BEGIN Material provided

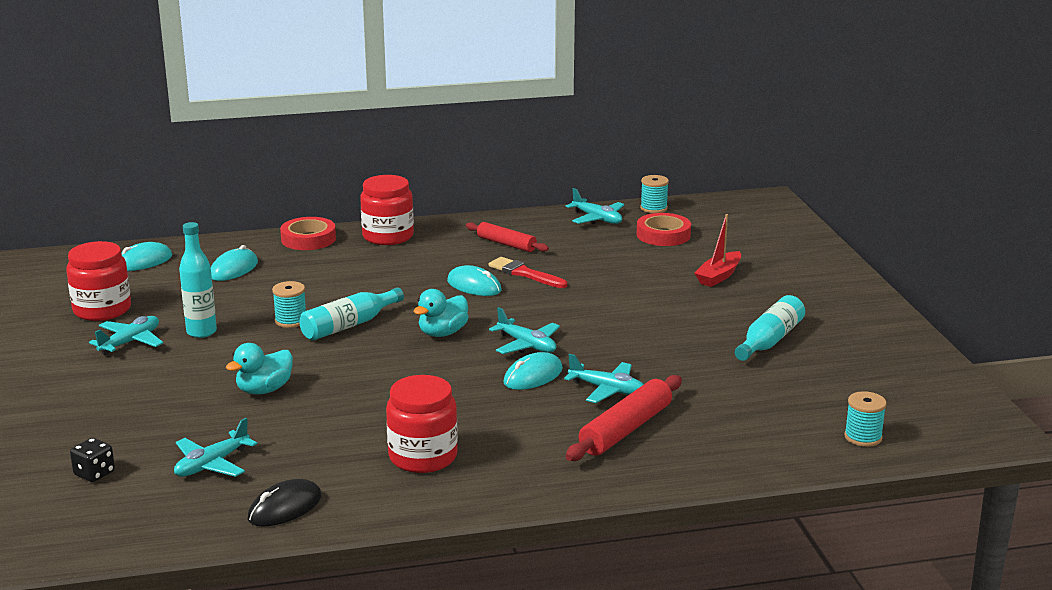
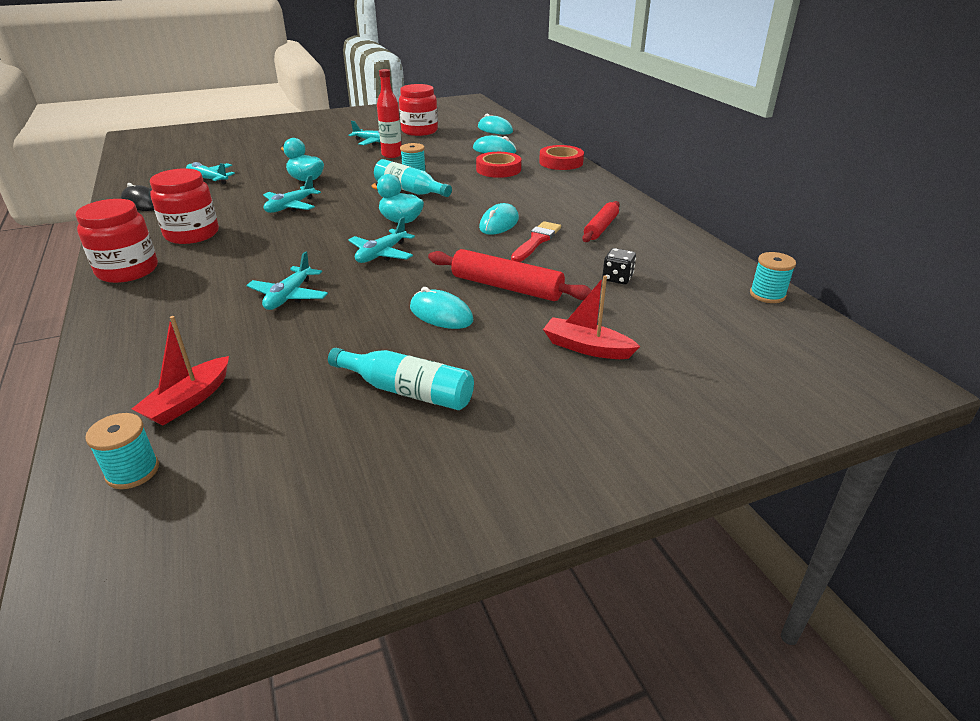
camera: 80 degrees right, 10 degrees up
(94, 473) = (209, 157): black dice -> black dice (617, 278)
(201, 332) = (392, 155): turquoise bottle -> red bottle
(388, 236) = (584, 184): red jar -> red jar (127, 270)
(533, 376) = (320, 261): turquoise mouse -> turquoise mouse (441, 314)
(597, 219) = (702, 264): turquoise plane -> turquoise plane (290, 207)
(626, 430) = (207, 310): red rolling pin -> red rolling pin (506, 287)
(663, 235) = (688, 305): red tape -> red tape (498, 169)
(778, 424) = (188, 401): none -> red boat

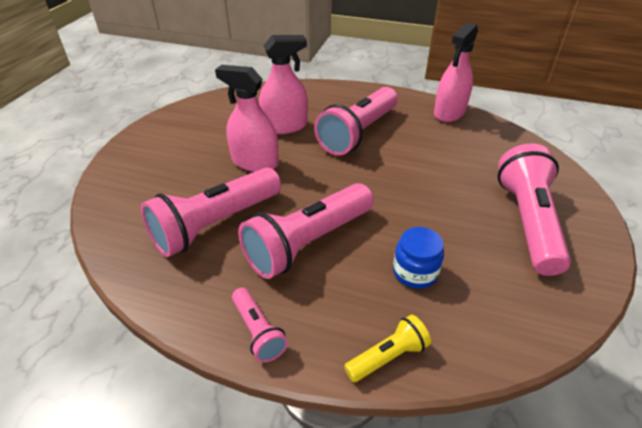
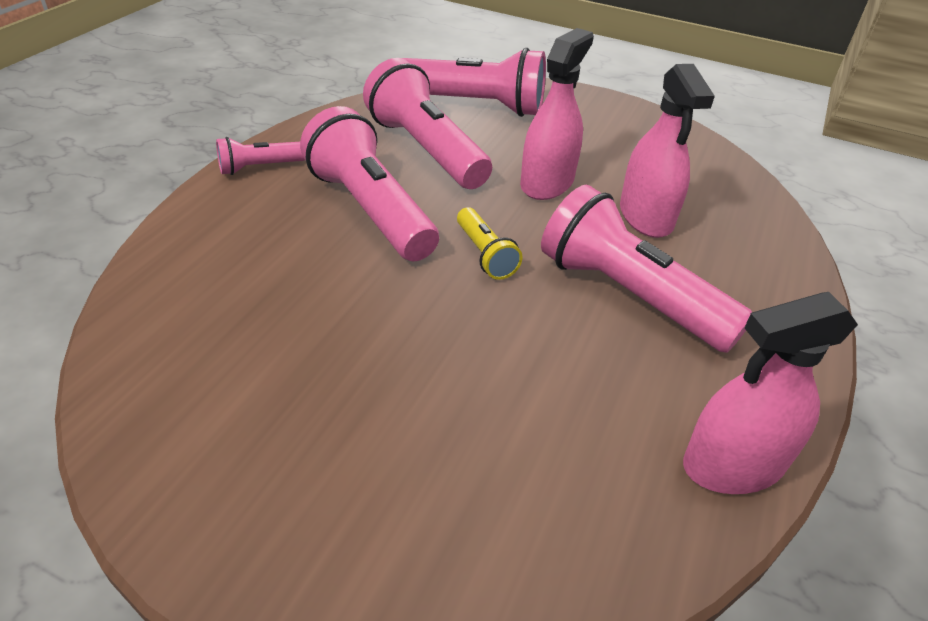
camera: 95 degrees right, 0 degrees up
(388, 356) = (176, 243): yellow flashlight -> yellow flashlight (485, 255)
(415, 272) = (279, 290): blue jar -> none
(449, 112) = (733, 464): pink spray bottle -> pink spray bottle turned 60 degrees counterclockwise
(527, 221) = (326, 465): pink flashlight -> pink flashlight (475, 105)

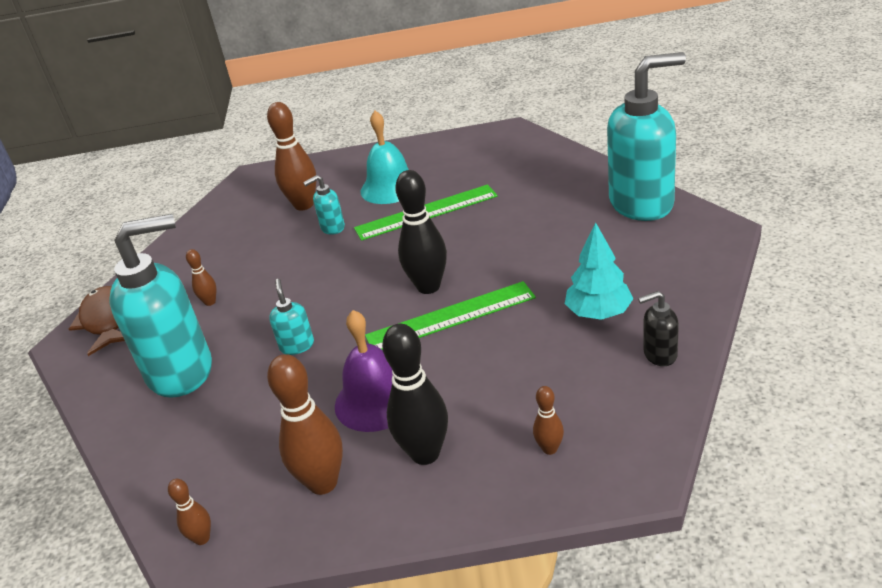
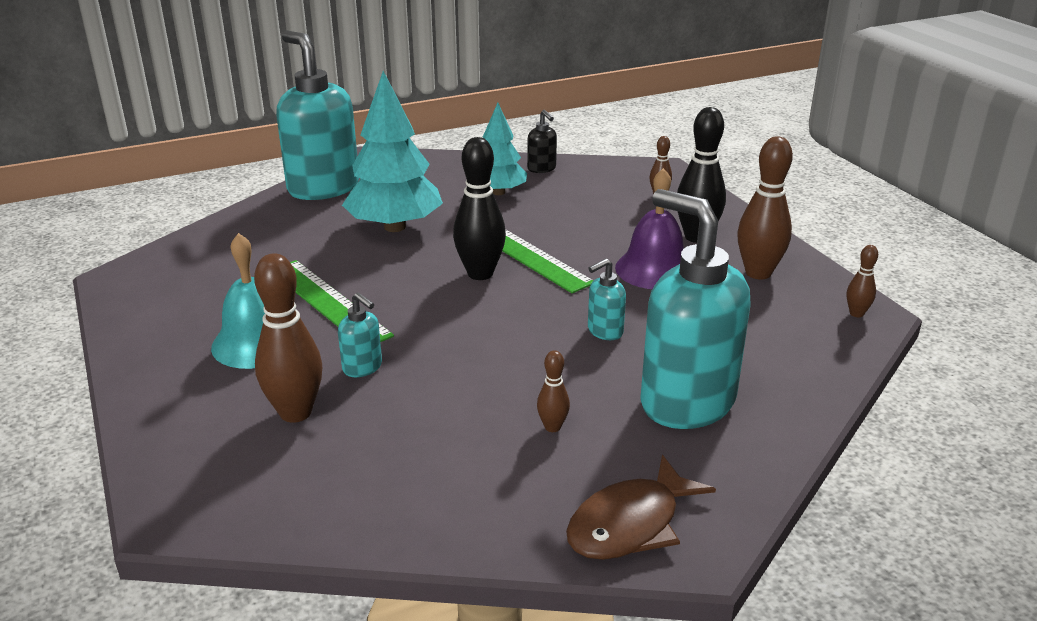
camera: 115 degrees left, 5 degrees down
(540, 243) = (395, 227): none -> turquoise tree

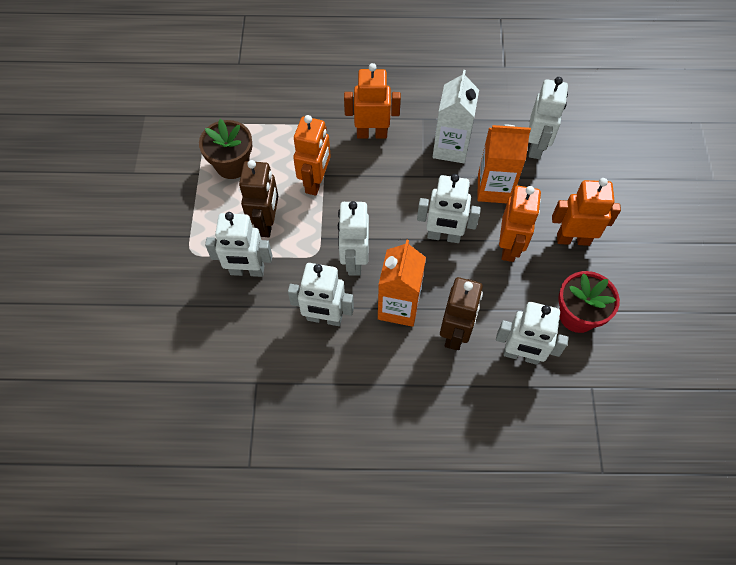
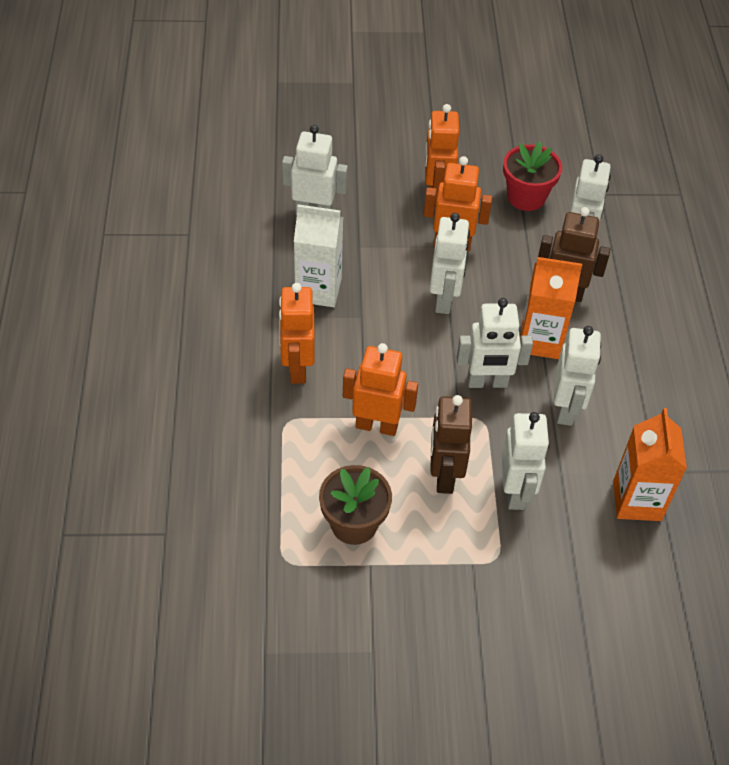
camera: 95 degrees left, 10 degrees down
(266, 223) = (444, 475): brown robot -> brown robot turned 90 degrees counterclockwise
(494, 188) = (375, 253): orange carton -> orange carton (637, 500)

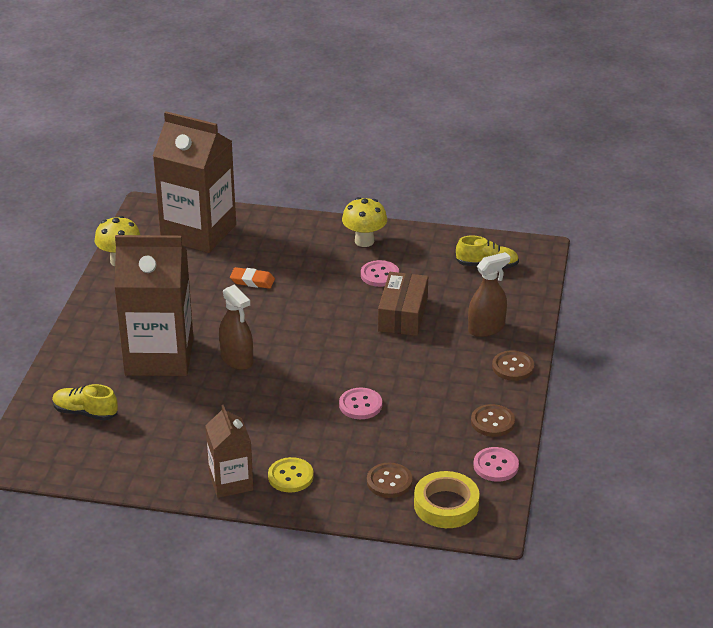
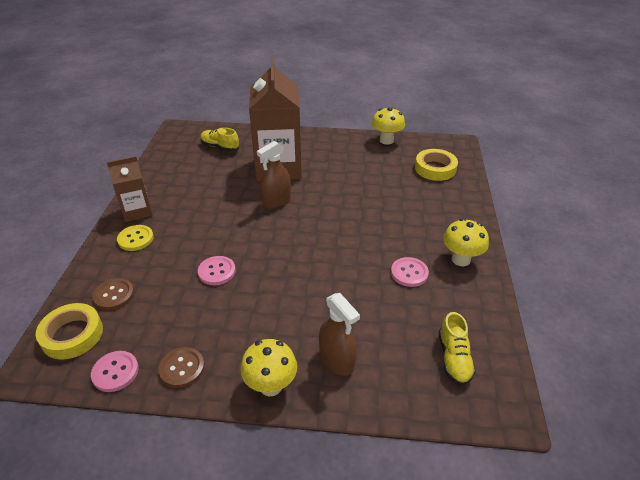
camera: 85 degrees right, 5 degrees up
(85, 412) = (220, 147): yellow shoe -> yellow shoe turned 75 degrees counterclockwise
(198, 232) = (435, 168): brown carton -> yellow tape
(252, 281) = (378, 200): orange eraser -> none
(403, 314) = (349, 292): brown box -> none
(513, 367) = (271, 385): brown button -> yellow mushroom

END Material provided

### Task instructions
Work out the number of lines above that include the string "tape" and write only that number.

### Result
2